**Data listing**

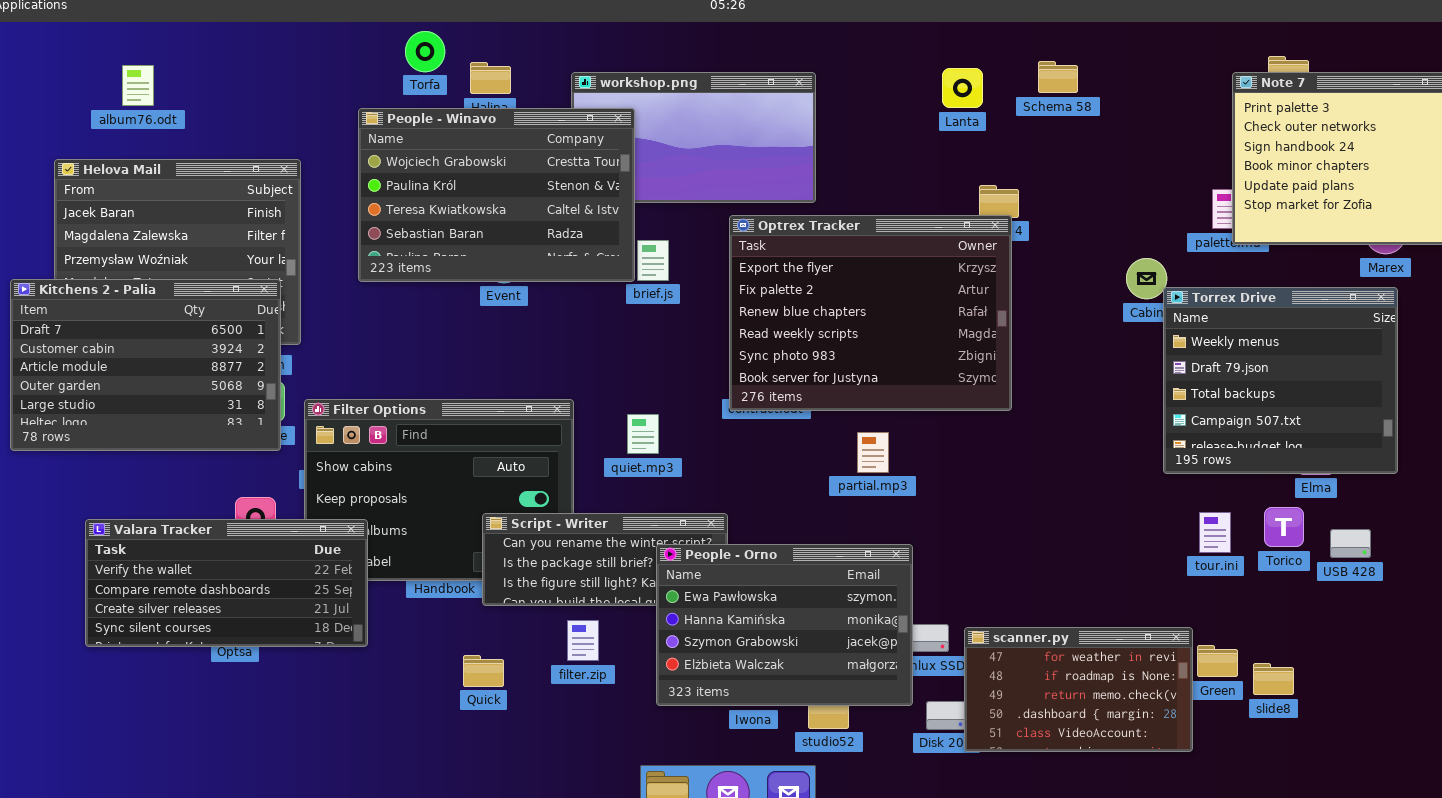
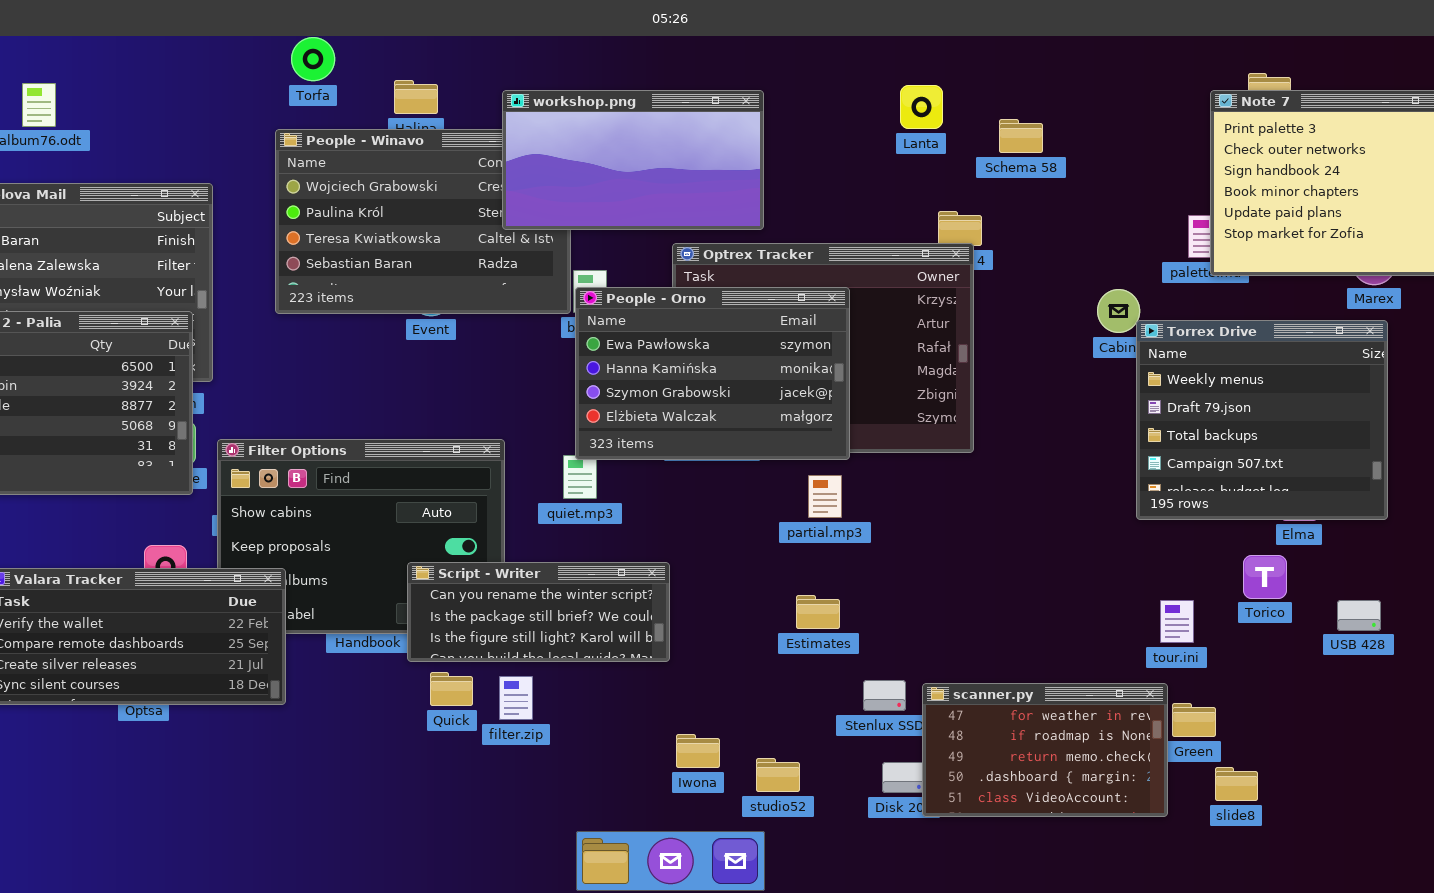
Torfa: [405,31,445,72] -> [291,37,335,81], moved
Schema 58: [1038,61,1078,93] -> [999,119,1043,153], moved
workshop.png: [571,72,816,203] -> [502,90,764,230], raised
tour.ini: [1199,512,1231,553] -> [1160,600,1194,643], moved
USB 428: [1330,529,1371,558] -> [1337,600,1381,631], moved
People - Orno: [656,544,913,706] -> [575,287,850,460], moved
Quick: [463,655,504,687] -> [430,672,473,706], moved
slide8: [1253,663,1294,695] -> [1215,767,1258,801], moved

**Work request**
The records are to be duplicated in full and exactly, with images left out.

**Result for this exercise**
Torfa: [405,31,445,72] -> [291,37,335,81], moved
Schema 58: [1038,61,1078,93] -> [999,119,1043,153], moved
workshop.png: [571,72,816,203] -> [502,90,764,230], raised
tour.ini: [1199,512,1231,553] -> [1160,600,1194,643], moved
USB 428: [1330,529,1371,558] -> [1337,600,1381,631], moved
People - Orno: [656,544,913,706] -> [575,287,850,460], moved
Quick: [463,655,504,687] -> [430,672,473,706], moved
slide8: [1253,663,1294,695] -> [1215,767,1258,801], moved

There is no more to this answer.